**Job**
List each line below that contains the string "instrumentName". Case counts.

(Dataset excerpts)

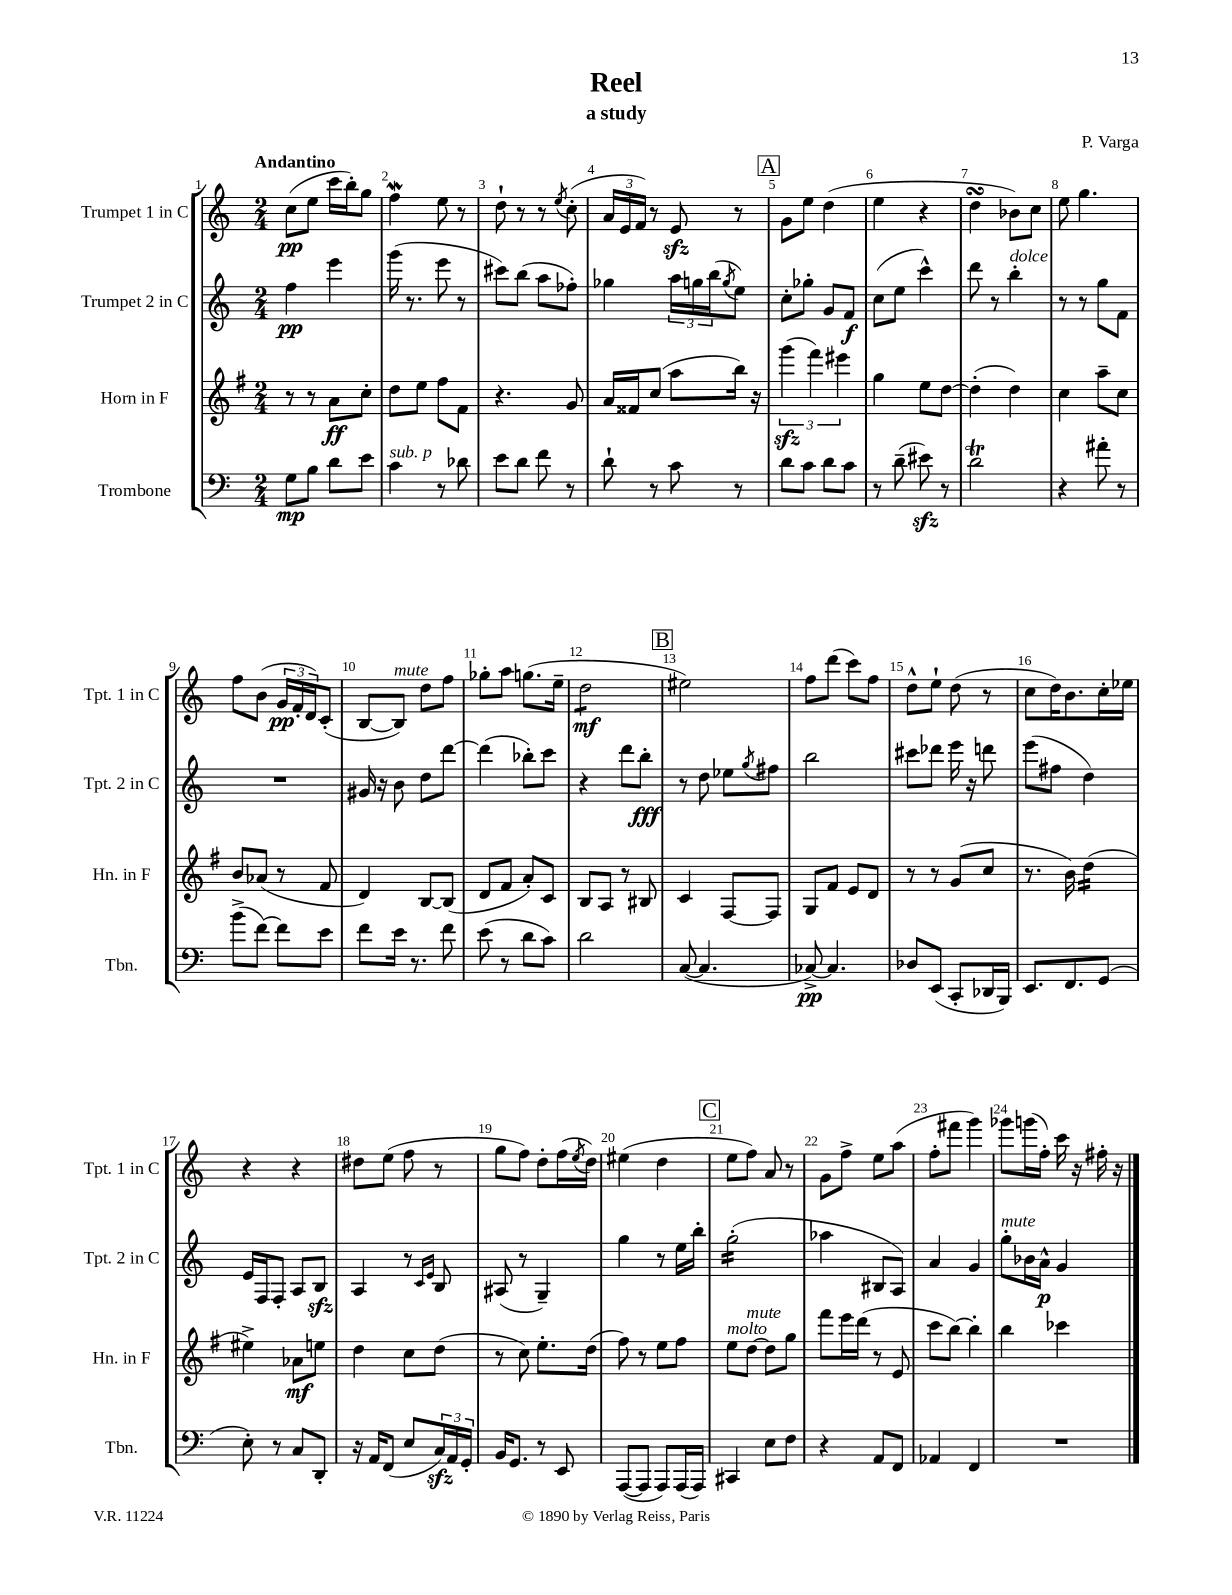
\header { title = "Reel" composer = "P. Varga" subtitle = "a study" }
<<
\new StaffGroup <<
\new Staff = "s0" \with { instrumentName = "Trumpet 1 in C" shortInstrumentName = "Tpt. 1 in C" } {
    \clef treble \key c \major \numericTimeSignature \time 2/4 \tempo "Andantino"
    c''8\pp( e''8 c'''16 b''16-.) g''8 |
    f''4\mordent e''8 r8 |
    d''8-! r8 r8 \acciaccatura { e''8 } c''8-.( |
    \tuplet 3/2 { a'16 e'16 f'16) } r8 e'8\sfz r8 |
    \mark \markup { \box "A" } g'8 e''8 d''4( |
    e''4 r4 |
    d''4\turn bes'8) c''8 |
    e''8 g''4. |
    f''8 b'8( \tuplet 3/2 { g'16\pp f'16-. d'16) } c'8-.( |
    b8~ b8^\markup { \italic "mute" }) d''8 f''8 |
    ges''8-. a''8 g''8.( e''16-- |
    d''2:8\mf |
    \mark \markup { \box "B" } eis''2) |
    f''8 d'''8( c'''8) f''8 |
    d''8-^ e''8-! d''8( r8 |
    c''8 d''16) b'8. c''16-. ees''16 |
    r4 r4 |
    dis''8 e''8( f''8 r8 |
    g''8 f''8) d''8-. f''16( \acciaccatura { e''8 } d''16) |
    eis''4( d''4 |
    \mark \markup { \box "C" } e''8 f''8) a'8 r8 |
    g'8 f''8-> e''8 a''8( |
    f''8-. fis'''8 g'''4) |
    ges'''8 g'''16( f''16-.) c'''16 r16 fis''16-. r16 \bar "|." |
}
\new Staff = "s1" \with { instrumentName = "Trumpet 2 in C" shortInstrumentName = "Tpt. 2 in C" } {
    \clef treble \key c \major \numericTimeSignature \time 2/4
    f''4\pp e'''4 |
    g'''16( r8. e'''8 r8 |
    cis'''8) b''8( a''8 fes''8-.) |
    ges''4 \tuplet 3/2 { a''16 g''16 b''16( } \acciaccatura { g''8 } e''8) |
    \mark \markup { \box "A" } c''8-. ges''8-. g'8 f'8\f |
    c''8( e''8 c'''4-^) |
    d'''8 r8 b''4-.^\markup { \italic "dolce" } |
    r8 r8 g''8 f'8 |
    R2 |
    gis'16 r16 b'8 d''8 d'''8~ |
    d'''4( bes''8-.) c'''8 |
    r4 d'''8 b''8-.\fff |
    \mark \markup { \box "B" } r8 d''8 ees''8 \acciaccatura { g''8 } fis''8 |
    b''2 |
    cis'''8 des'''8 e'''16 r16 d'''8 |
    e'''8( fis''8 d''4) |
    e'16 f16 f8-. a8 b8\sfz |
    a4 r8 \grace { c'16 e'16 } b8 |
    ais8( r8 g4--) |
    g''4 r8 e''16 b''16-. |
    \mark \markup { \box "C" } g''2:16-.( |
    aes''4 bis8 a8) |
    a'4 g'4 |
    g''8-.^\markup { \italic "mute" } bes'16 a'16-^\p g'4 \bar "|." |
}
\new Staff = "s2" \with { instrumentName = "Horn in F" shortInstrumentName = "Hn. in F" } {
    \clef treble \key g \major \numericTimeSignature \time 2/4
    r8 r8 a'8\ff c''8-. |
    d''8 e''8 fis''8 fis'8 |
    r4. g'8 |
    a'16 fisis'16 c''8( a''8 b''16) r16 |
    \mark \markup { \box "A" } \tuplet 3/2 { g'''4\sfz( fis'''4) eis'''4 } |
    g''4 e''8 d''8~ |
    d''4-.( d''4) |
    c''4 a''8-- c''8 |
    b'8 aes'8( r8 fis'8 |
    d'4) b8~ b8( |
    d'8 fis'8 a'8-.) c'8 |
    b8 a8 r8 bis8 |
    \mark \markup { \box "B" } c'4 fis8~ fis8 |
    g8 fis'8 e'8 d'8 |
    r8 r8 g'8( c''8 |
    r8. b'16) d''4:16( |
    eis''4->) aes'8\mf e''8 |
    d''4 c''8 d''8( |
    r8 c''8) e''8.-. d''16( |
    fis''8) r8 e''8 fis''8 |
    \mark \markup { \box "C" } e''8^\markup { \italic "molto" } d''8~^\markup { \italic "mute" } d''8 g''8 |
    fis'''8 e'''16 d'''16( r8 e'8 |
    c'''8 b''8~) b''4-. |
    b''4 ces'''4 \bar "|." |
}
\new Staff = "s3" \with { instrumentName = "Trombone" shortInstrumentName = "Tbn." } {
    \clef bass \key c \major \numericTimeSignature \time 2/4
    g8\mp b8 d'8 e'8 |
    c'4^\markup { \italic "sub. p" } r8 des'8 |
    e'8 d'8 f'8 r8 |
    d'8-! r8 c'8 r8 |
    \mark \markup { \box "A" } d'8 c'8 d'8 c'8 |
    r8 d'8--( eis'8\sfz) r8 |
    d'2\trill |
    r4 ais'8-. r8 |
    b'8->( f'8~) f'8 e'8 |
    f'8 e'16 r8. f'8 |
    e'8( r8 d'8 c'8) |
    d'2 |
    \mark \markup { \box "B" } c8~( c4. |
    ces8~->\pp) ces4. |
    des8 e,8( c,8-. des,16 b,,16) |
    e,8. f,8. g,8( |
    e8-.) r8 c8 d,8-. |
    r16 a,16 f,8( e8 \tuplet 3/2 { c16\sfz) a,16 g,16-. } |
    b,16 g,8. r8 e,8 |
    a,,8~( a,,8 a,,8) a,,16( a,,16) |
    \mark \markup { \box "C" } cis,4 e8 f8 |
    r4 a,8 f,8 |
    aes,4 f,4 |
    R2 \bar "|." |
}
>>
>>
\layout { \context { \Score \override BarNumber.break-visibility = ##(#f #t #t) barNumberVisibility = #all-bar-numbers-visible } }
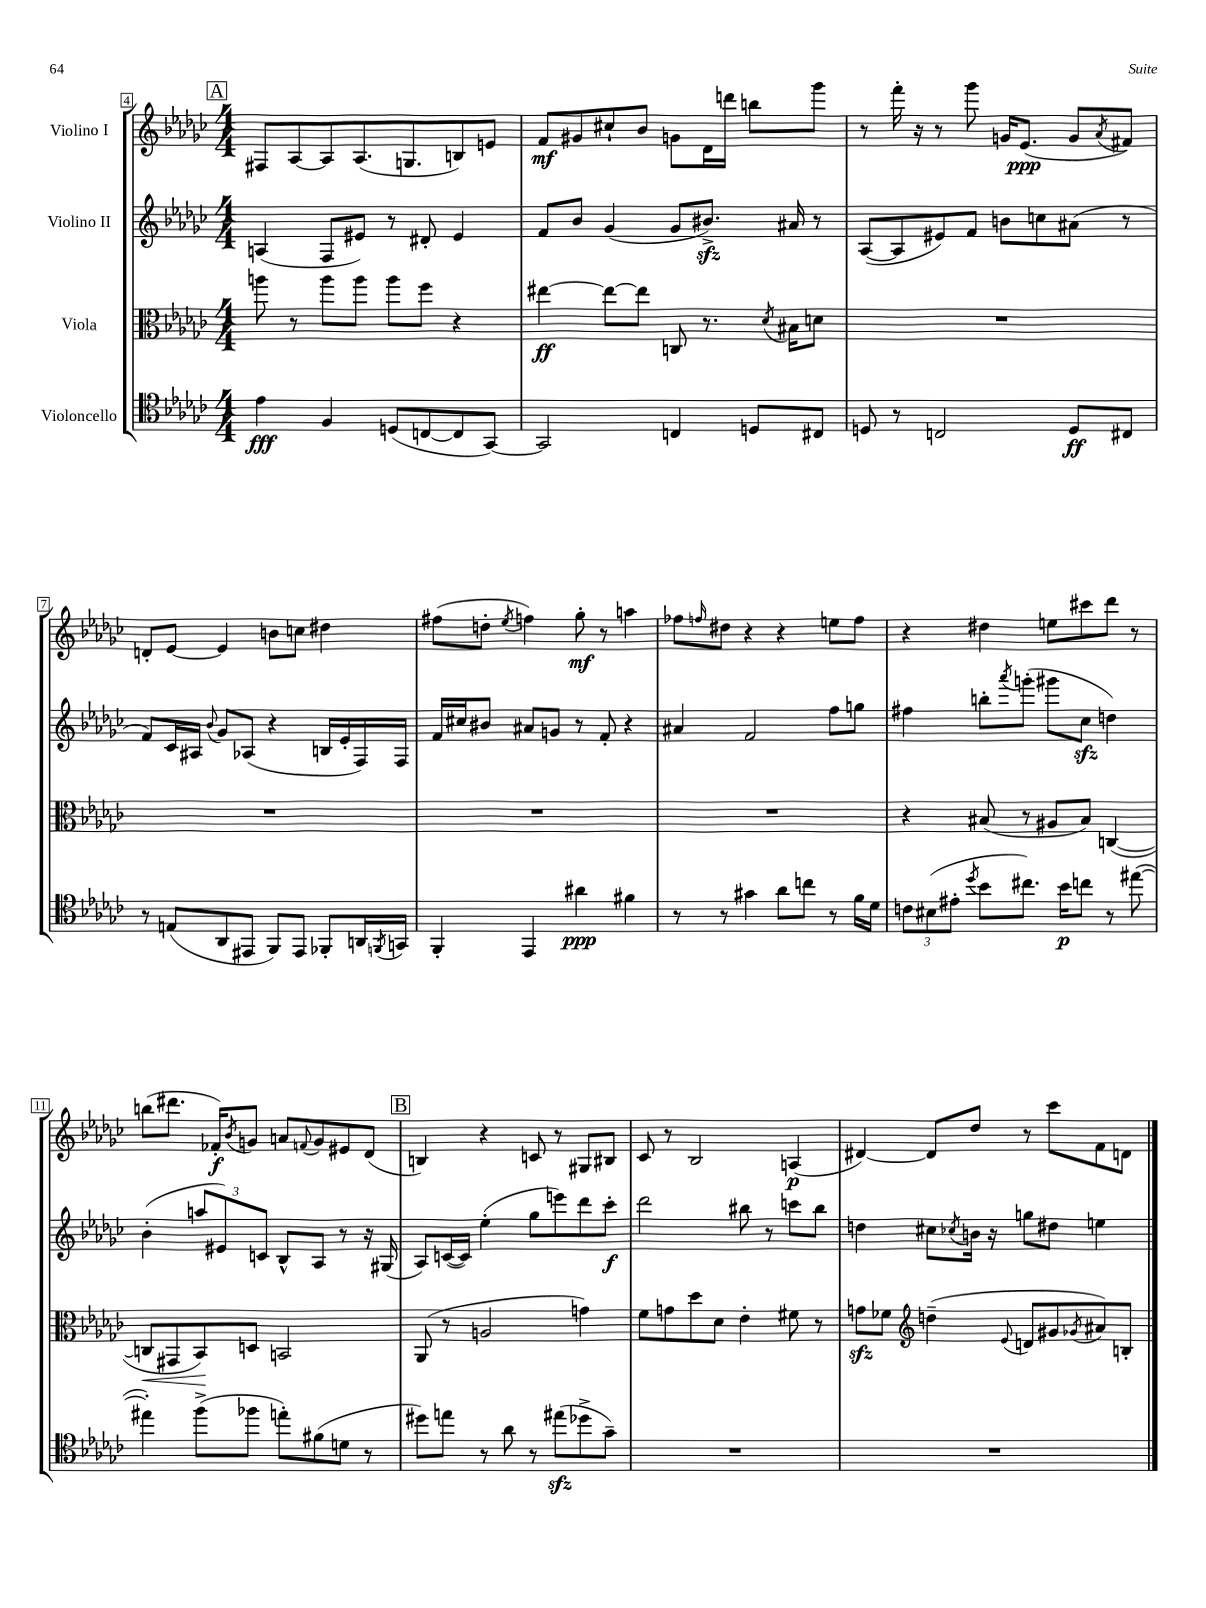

**kern	**kern	**kern	**kern
*staff4	*staff3	*staff2	*staff1
*clefC4	*clefC3	*clefG2	*clefG2
*k[b-e-a-d-g-c-]	*k[b-e-a-d-g-c-]	*k[b-e-a-d-g-c-]	*k[b-e-a-d-g-c-]
*M4/4	*M4/4	*M4/4	*M4/4
4e-	8aa	(4A	8F#
.	8r	.	[8A-
4F	8aa	8F	8A-]
.	8aa	8e#)	(8.A-
(8D	8aa	8r	.
.	.	.	8.G
[8C	8ff	8d#'	.
8C]	4r	4e#	8B)
[8GG-)	.	.	8e
=	=	=	=
2GG-]	[4ee#	8f	8f
.	.	8b-	8g#
.	8ee#_	(4g-	8cc#`
.	8ee#]	.	8b-
4C	8C	8g-	8g
.	8.r	8.b#^)	16d-
.	.	.	16ddd
8D	.	.	8bb
.	8qd-	.	.
.	16B#	16a#	.
8C#	8d	8r	8ggg-
=	=	=	=
8D	1r	([8A-	8r
8r	.	8A-]	16fff'
.	.	.	16r
2C	.	8e#)	8r
.	.	8f	8ggg-
.	.	8b	16g
.	.	.	(8.e-
.	.	8cc	.
8D	.	(8a#	8g
.	.	.	8qa-
8C#	.	8r	8f#)
=	=	=	=
8r	1r	8f)	8d'
(8E	.	16c-	[8e-
.	.	16A#	.
.	.	8qqb-	.
8AA-	.	8g-	4e-]
8EE#	.	(8A-	.
8FF)	.	4r	8b
8EE#	.	.	8cc
8FF-'	.	16B	4dd#
.	.	16e-'	.
16AA	.	16F)	.
8qFF	.	.	.
16GG	.	16F	.
=	=	=	=
4FF'	1r	16f	(8ff#
.	.	16cc#	.
.	.	8b#	8dd'
.	.	.	8qee-
4EE-	.	8a#	4ff)
.	.	8g	.
4a#	.	8r	8gg-'
.	.	8f'	8r
4f#	.	4r	4aa
=	=	=	=
8r	1r	4a#	8ff-
.	.	.	16qqff
8r	.	.	8dd#
4g#	.	2f	4r
8a-	.	.	4r
8cc	.	.	.
8r	.	8ff	8ee
16f	.	8gg	8ff
16d-	.	.	.
=	=	=	=
12c	4r	4ff#	4r
(12B#	.	.	.
12e#'	.	.	.
8qdd-	.	.	.
8b-	(8B#	8bb'	4dd#
.	.	8qaaa-	.
8.cc#)	8r	(8ggg'	.
.	8A#	8ggg#	8ee
16b-	.	.	.
8cc	8B#)	8cc-	8ccc#
8r	([4C	4dd)	8ddd-
([8ee#	.	.	8r
=	=	=	=
4ee#'])	8C]	(4b-'	(8bb
.	8GG#	.	8.ddd#
(8ff^	8BB-)	12aa	.
.	.	.	16f-')
.	.	12e#)	.
.	.	.	8qb-
8ff-	8D	.	8g
.	.	12c	.
8ee')	2BB	8B-^^	8a
.	.	.	8qqf
(8f#	.	8A-	8g
8d	.	8r	8e#
8r	.	16r	(8d-
.	.	(16G#	.
=	=	=	=
8dd#)	(8AA-	8A-)	4B)
8ee	8r	([16c	.
.	.	16c])	.
8r	2A	(4ee-'	4r
8a-	.	.	.
8r	.	8gg-	8c
(8ee#	.	8eee)	8r
8dd-^	4g)	8ddd-	8G#
8g-~)	.	8ccc-'	8B#
=	=	=	=
1r	8f	2ddd-	8c-
.	8g	.	8r
.	8dd-	.	2B-
.	8d-	.	.
.	4e-'	8bb#	.
.	.	8r	.
.	8f#	8ccc	(4A
.	8r	8bb#	.
=	=	=	=
1r	8g	4dd	[4d#)
.	8f-	.	.
*	*clefG2	*	*
.	(4dd~	8cc#	8d#]
.	.	8qcc-	.
.	.	16b	8dd-
.	.	16r	.
.	8qqe-	.	.
.	8d	8gg	8r
.	8g#	8dd#	8ccc-
.	8qg-	.	.
.	8a#)	4ee	8f
.	8B'	.	8d
==	==	==	==
*-	*-	*-	*-
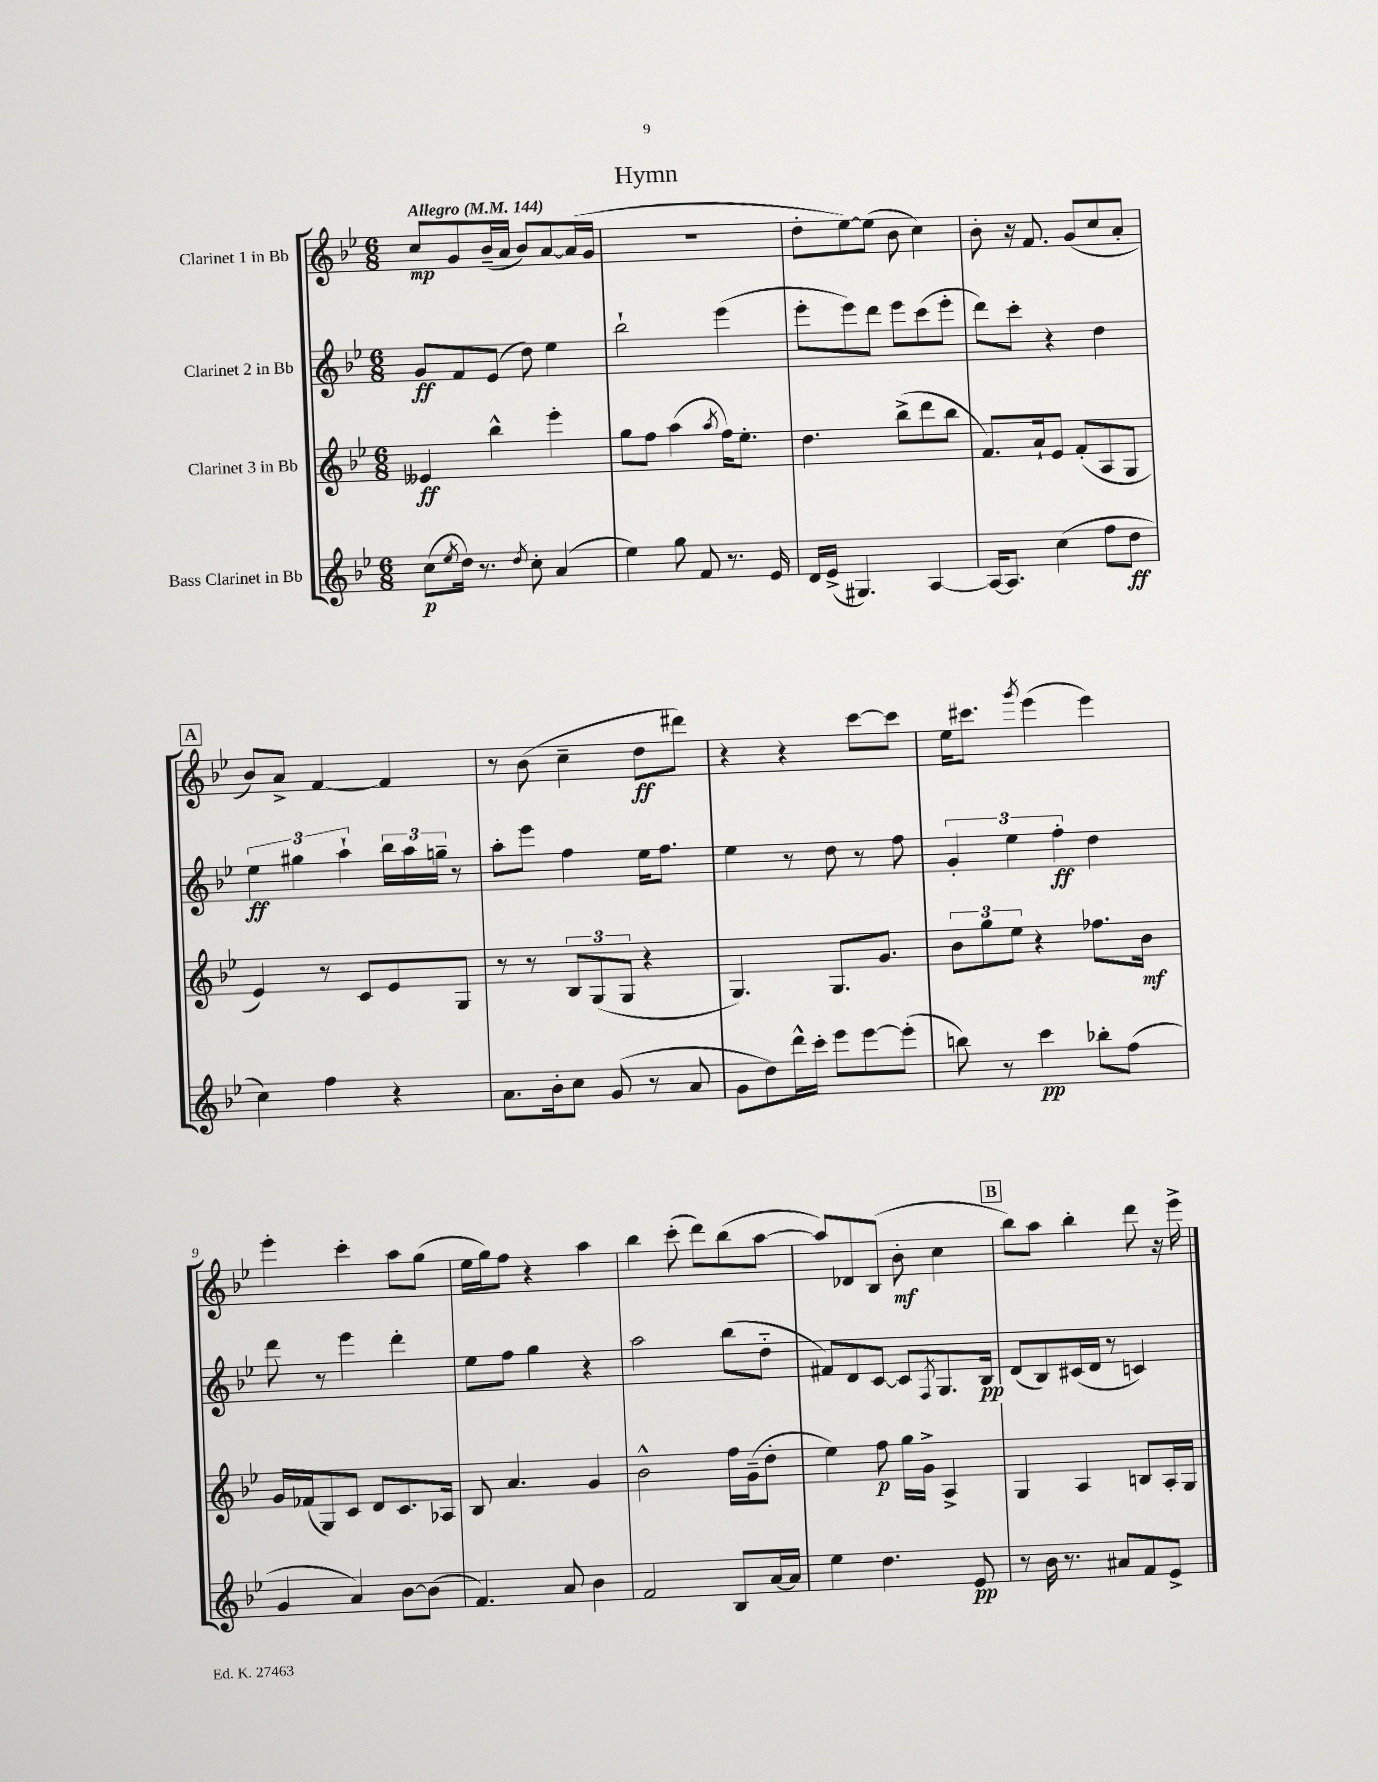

**Exercise answer**
\new Staff = "s0" \with { instrumentName = "Trumpet 1 in C" shortInstrumentName = "Tpt. 1 in C" } {
\new Staff = "s1" \with { instrumentName = "Trumpet 2 in C" shortInstrumentName = "Tpt. 2 in C" } {
\new Staff = "s2" \with { instrumentName = "Horn in F" shortInstrumentName = "Hn. in F" } {
\new Staff = "s3" \with { instrumentName = "Trombone" shortInstrumentName = "Tbn." } {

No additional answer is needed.